::: Study material :::
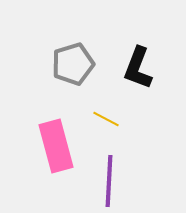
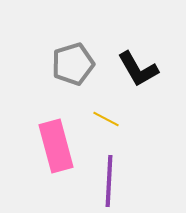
black L-shape: moved 1 px down; rotated 51 degrees counterclockwise
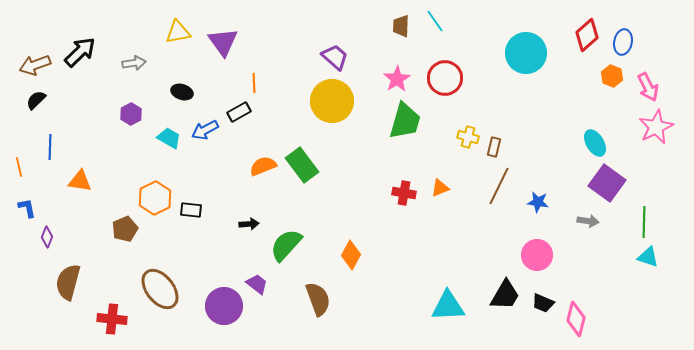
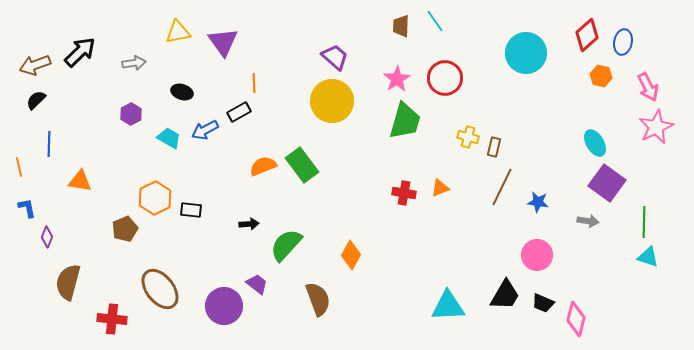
orange hexagon at (612, 76): moved 11 px left; rotated 10 degrees counterclockwise
blue line at (50, 147): moved 1 px left, 3 px up
brown line at (499, 186): moved 3 px right, 1 px down
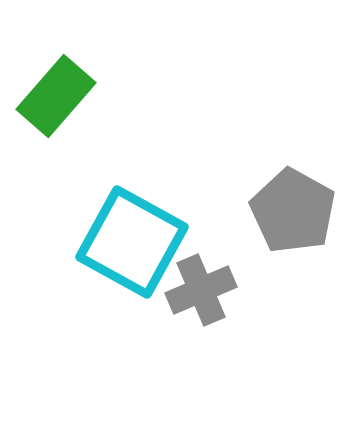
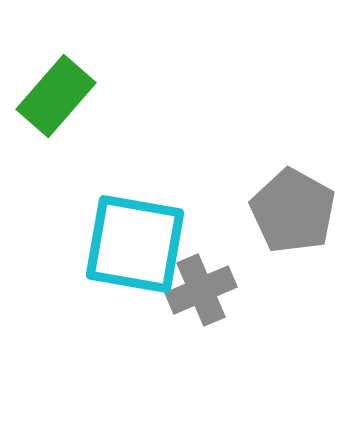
cyan square: moved 3 px right, 2 px down; rotated 19 degrees counterclockwise
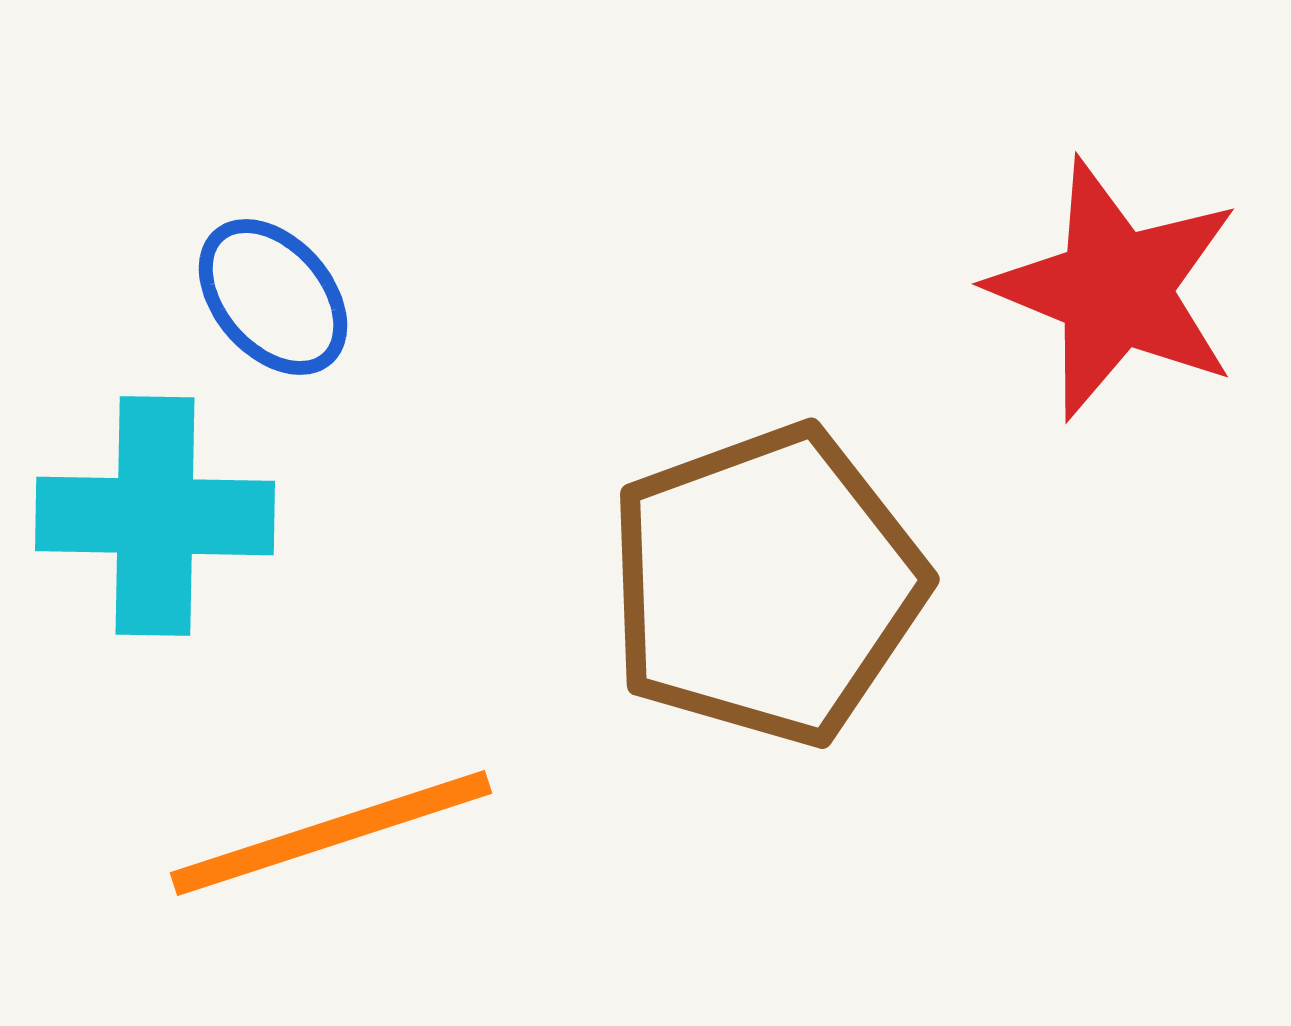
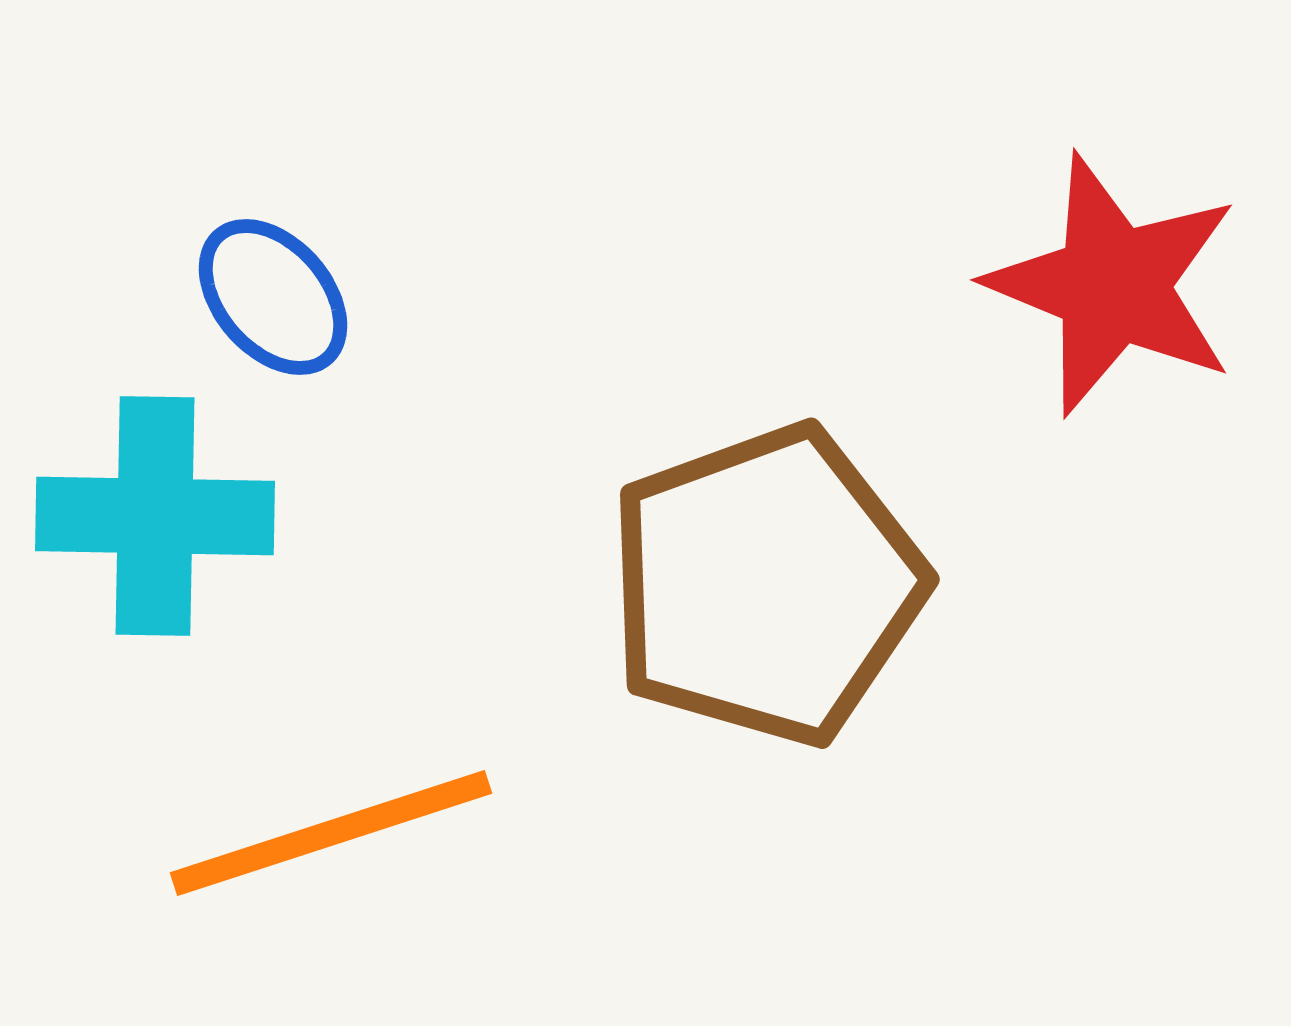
red star: moved 2 px left, 4 px up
:::
• Try it
Hand over the entries again, exactly as written and without the pictures.

• Result of the task
black L-shape: moved 1 px down; rotated 51 degrees counterclockwise
orange hexagon at (612, 76): moved 11 px left; rotated 10 degrees counterclockwise
blue line at (50, 147): moved 1 px left, 3 px up
brown line at (499, 186): moved 3 px right, 1 px down
cyan square: moved 3 px right, 2 px down; rotated 19 degrees counterclockwise
red star: moved 2 px left, 4 px up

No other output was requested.